Object counting data.
'''

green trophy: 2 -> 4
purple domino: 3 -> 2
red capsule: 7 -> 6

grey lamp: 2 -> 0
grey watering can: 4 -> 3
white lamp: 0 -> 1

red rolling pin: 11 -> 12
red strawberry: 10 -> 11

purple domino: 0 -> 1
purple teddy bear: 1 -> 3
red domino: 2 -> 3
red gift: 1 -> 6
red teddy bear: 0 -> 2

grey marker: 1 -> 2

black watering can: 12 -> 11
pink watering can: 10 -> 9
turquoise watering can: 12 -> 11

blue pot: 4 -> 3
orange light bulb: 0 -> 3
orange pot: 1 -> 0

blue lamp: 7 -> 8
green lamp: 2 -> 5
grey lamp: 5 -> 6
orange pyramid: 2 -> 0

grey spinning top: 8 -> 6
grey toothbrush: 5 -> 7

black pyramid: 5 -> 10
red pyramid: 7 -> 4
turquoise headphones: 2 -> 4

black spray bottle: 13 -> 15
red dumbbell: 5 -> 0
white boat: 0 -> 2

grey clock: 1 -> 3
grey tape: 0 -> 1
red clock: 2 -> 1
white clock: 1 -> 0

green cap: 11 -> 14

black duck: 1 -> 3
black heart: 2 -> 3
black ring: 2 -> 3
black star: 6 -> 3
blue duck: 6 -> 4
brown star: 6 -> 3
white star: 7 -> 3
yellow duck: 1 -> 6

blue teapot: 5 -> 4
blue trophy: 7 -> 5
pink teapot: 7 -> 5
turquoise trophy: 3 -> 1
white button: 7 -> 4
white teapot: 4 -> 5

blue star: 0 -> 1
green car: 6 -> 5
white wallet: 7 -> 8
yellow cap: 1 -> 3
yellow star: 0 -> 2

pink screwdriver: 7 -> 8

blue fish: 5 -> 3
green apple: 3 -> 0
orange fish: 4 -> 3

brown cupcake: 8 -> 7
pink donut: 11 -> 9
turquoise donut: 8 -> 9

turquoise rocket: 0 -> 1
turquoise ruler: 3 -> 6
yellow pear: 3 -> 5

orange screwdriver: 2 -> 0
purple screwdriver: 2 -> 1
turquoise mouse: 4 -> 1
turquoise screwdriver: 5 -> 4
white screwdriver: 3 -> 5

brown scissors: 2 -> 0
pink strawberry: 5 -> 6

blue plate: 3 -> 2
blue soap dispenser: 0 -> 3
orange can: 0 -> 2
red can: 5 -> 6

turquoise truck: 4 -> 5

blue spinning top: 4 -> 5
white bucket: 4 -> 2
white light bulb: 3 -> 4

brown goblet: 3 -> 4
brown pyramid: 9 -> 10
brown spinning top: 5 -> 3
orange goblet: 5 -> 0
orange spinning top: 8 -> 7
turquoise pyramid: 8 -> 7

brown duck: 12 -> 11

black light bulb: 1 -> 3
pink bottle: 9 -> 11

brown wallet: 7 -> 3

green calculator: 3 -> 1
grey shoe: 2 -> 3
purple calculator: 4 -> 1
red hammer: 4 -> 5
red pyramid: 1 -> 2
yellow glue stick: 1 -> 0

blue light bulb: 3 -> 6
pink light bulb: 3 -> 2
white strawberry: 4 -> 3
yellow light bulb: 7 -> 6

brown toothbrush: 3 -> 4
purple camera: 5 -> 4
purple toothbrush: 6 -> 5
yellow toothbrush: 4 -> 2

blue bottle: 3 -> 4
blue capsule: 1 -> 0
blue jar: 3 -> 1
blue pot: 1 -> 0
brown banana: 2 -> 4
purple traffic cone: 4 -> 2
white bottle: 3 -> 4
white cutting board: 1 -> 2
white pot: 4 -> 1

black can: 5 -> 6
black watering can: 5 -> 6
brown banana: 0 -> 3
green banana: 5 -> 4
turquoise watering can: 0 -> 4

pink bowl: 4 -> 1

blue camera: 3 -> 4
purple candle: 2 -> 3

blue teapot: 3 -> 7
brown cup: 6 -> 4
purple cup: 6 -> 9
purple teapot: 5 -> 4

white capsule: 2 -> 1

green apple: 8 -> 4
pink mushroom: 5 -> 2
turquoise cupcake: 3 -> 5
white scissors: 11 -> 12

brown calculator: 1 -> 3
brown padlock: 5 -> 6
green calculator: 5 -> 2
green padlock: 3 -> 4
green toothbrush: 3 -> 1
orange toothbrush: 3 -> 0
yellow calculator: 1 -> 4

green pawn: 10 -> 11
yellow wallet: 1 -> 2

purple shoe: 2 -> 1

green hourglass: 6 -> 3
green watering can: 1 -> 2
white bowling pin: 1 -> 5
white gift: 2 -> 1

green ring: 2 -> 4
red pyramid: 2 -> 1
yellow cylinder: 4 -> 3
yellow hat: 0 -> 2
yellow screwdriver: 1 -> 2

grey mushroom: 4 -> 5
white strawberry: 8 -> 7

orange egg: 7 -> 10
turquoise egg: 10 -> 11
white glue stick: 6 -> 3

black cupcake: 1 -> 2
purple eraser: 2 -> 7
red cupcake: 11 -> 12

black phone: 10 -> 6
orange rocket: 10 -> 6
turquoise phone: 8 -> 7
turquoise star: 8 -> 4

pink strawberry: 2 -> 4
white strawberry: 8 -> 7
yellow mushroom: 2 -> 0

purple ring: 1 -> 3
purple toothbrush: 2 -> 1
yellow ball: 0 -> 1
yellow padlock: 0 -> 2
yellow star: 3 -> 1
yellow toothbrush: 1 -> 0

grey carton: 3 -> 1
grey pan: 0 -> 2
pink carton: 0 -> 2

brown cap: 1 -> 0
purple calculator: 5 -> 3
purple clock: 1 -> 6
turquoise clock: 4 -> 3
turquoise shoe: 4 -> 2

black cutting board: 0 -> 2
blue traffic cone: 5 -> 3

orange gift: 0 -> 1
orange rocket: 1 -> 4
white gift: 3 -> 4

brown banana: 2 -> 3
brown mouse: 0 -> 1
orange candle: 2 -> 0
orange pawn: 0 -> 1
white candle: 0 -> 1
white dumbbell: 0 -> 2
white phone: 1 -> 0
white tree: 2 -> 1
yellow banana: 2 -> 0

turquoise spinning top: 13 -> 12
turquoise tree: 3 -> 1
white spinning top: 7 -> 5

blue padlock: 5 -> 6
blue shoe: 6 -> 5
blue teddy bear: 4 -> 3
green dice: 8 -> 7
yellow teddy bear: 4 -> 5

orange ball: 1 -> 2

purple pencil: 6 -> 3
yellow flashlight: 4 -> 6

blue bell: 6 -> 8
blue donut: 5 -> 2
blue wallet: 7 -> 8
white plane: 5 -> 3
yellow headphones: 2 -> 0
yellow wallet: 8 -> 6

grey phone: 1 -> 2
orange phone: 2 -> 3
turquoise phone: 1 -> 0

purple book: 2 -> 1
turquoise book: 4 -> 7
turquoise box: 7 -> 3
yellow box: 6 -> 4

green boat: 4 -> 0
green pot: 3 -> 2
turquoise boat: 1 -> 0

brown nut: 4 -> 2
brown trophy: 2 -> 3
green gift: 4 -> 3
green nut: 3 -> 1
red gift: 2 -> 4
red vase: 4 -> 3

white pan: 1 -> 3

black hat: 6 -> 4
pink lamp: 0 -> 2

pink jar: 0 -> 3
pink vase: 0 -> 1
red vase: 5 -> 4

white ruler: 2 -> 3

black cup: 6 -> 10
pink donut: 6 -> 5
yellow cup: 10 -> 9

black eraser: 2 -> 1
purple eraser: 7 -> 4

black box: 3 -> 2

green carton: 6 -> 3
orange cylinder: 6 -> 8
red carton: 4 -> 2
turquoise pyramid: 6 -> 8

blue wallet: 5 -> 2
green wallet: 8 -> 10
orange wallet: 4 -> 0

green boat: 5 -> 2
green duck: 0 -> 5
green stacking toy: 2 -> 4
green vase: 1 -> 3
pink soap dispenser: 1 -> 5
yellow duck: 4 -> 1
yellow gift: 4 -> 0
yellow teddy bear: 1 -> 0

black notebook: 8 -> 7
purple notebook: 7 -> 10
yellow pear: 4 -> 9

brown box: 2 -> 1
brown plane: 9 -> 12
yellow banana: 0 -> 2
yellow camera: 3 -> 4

'''

Task item.
Repeat exactly the lines above, starting with the first line of the records and finishing with the line holding "red domino: 2 -> 3". Add no other line.

Exercise response.
green trophy: 2 -> 4
purple domino: 3 -> 2
red capsule: 7 -> 6

grey lamp: 2 -> 0
grey watering can: 4 -> 3
white lamp: 0 -> 1

red rolling pin: 11 -> 12
red strawberry: 10 -> 11

purple domino: 0 -> 1
purple teddy bear: 1 -> 3
red domino: 2 -> 3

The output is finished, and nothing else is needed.